Data supplied Start Marker

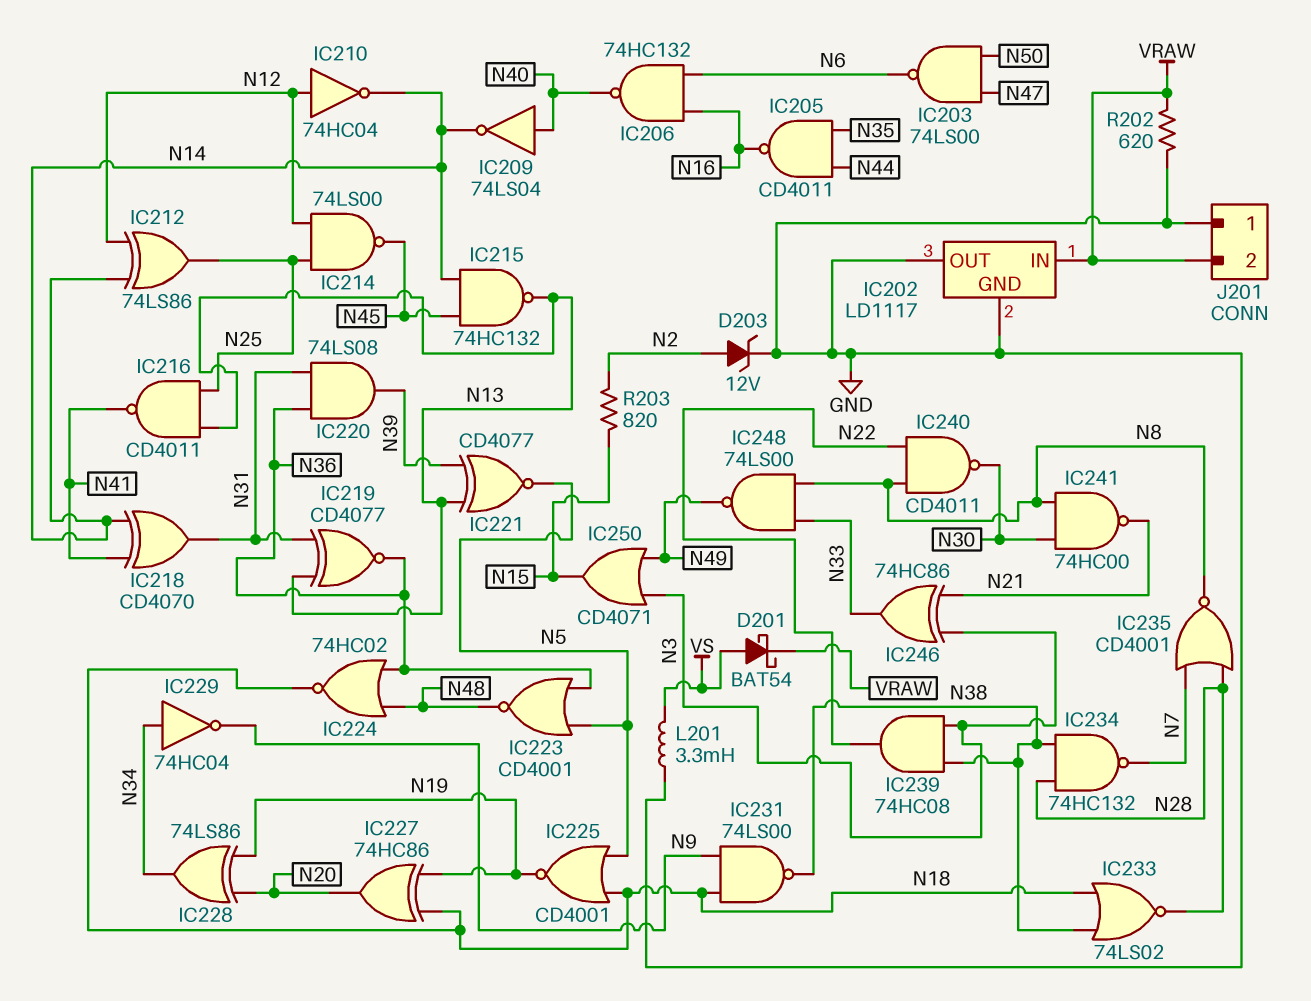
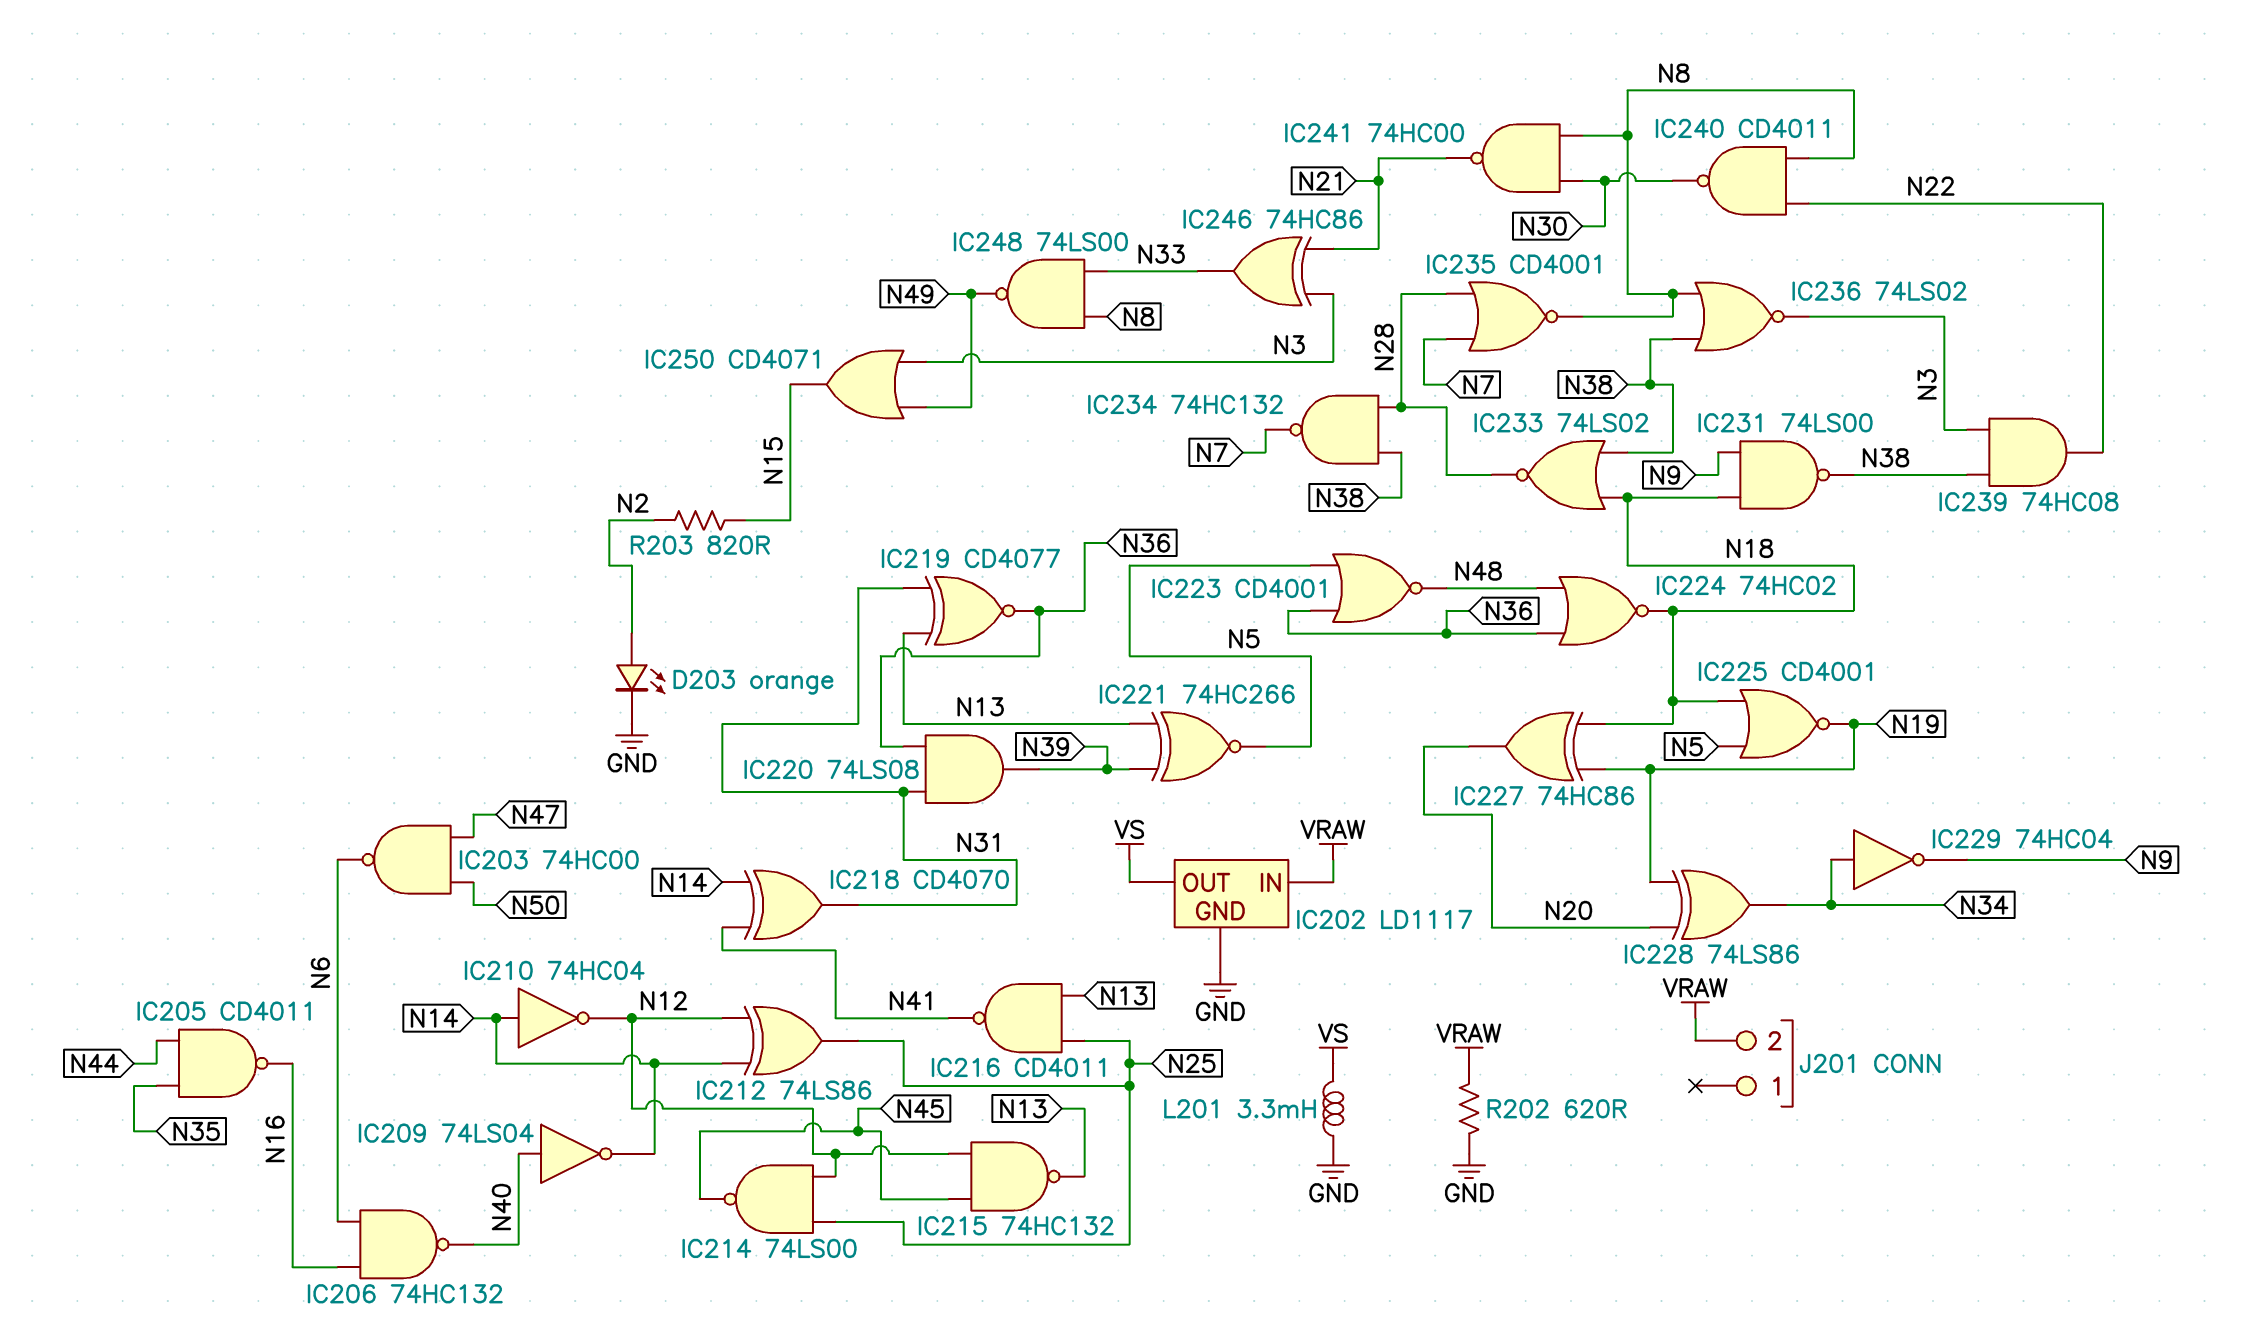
D201: schottky BAT54 (A VS, K VRAW) -> none
D203: zener 12V (A N2, K GND) -> LED orange (A N2, K GND)
IC202 pin OUT: GND -> VS
IC203: NAND 74LS00 (in N47, in N50, out N6) -> NAND 74HC00 (in N47, in N50, out N6)
IC210: NOT 74HC04 (in N12, out N14) -> NOT 74HC04 (in N14, out N12)
IC215: NAND 74HC132 (in N14, in N45, out N13) -> NAND 74HC132 (in N12, in N45, out N13)
IC221: XNOR CD4077 (in N13, in N39, out N5) -> XNOR 74HC266 (in N13, in N39, out N5)
IC236: none -> NOR 74LS02 (in N8, in N38, out N3)
J201 pin 1: GND -> none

Data supplied End Marker

The response should contain only a verbatim copy of the lines from the line with "IC210: NOT 74HC04" to the final line of the records.

# [Task output]
IC210: NOT 74HC04 (in N12, out N14) -> NOT 74HC04 (in N14, out N12)
IC215: NAND 74HC132 (in N14, in N45, out N13) -> NAND 74HC132 (in N12, in N45, out N13)
IC221: XNOR CD4077 (in N13, in N39, out N5) -> XNOR 74HC266 (in N13, in N39, out N5)
IC236: none -> NOR 74LS02 (in N8, in N38, out N3)
J201 pin 1: GND -> none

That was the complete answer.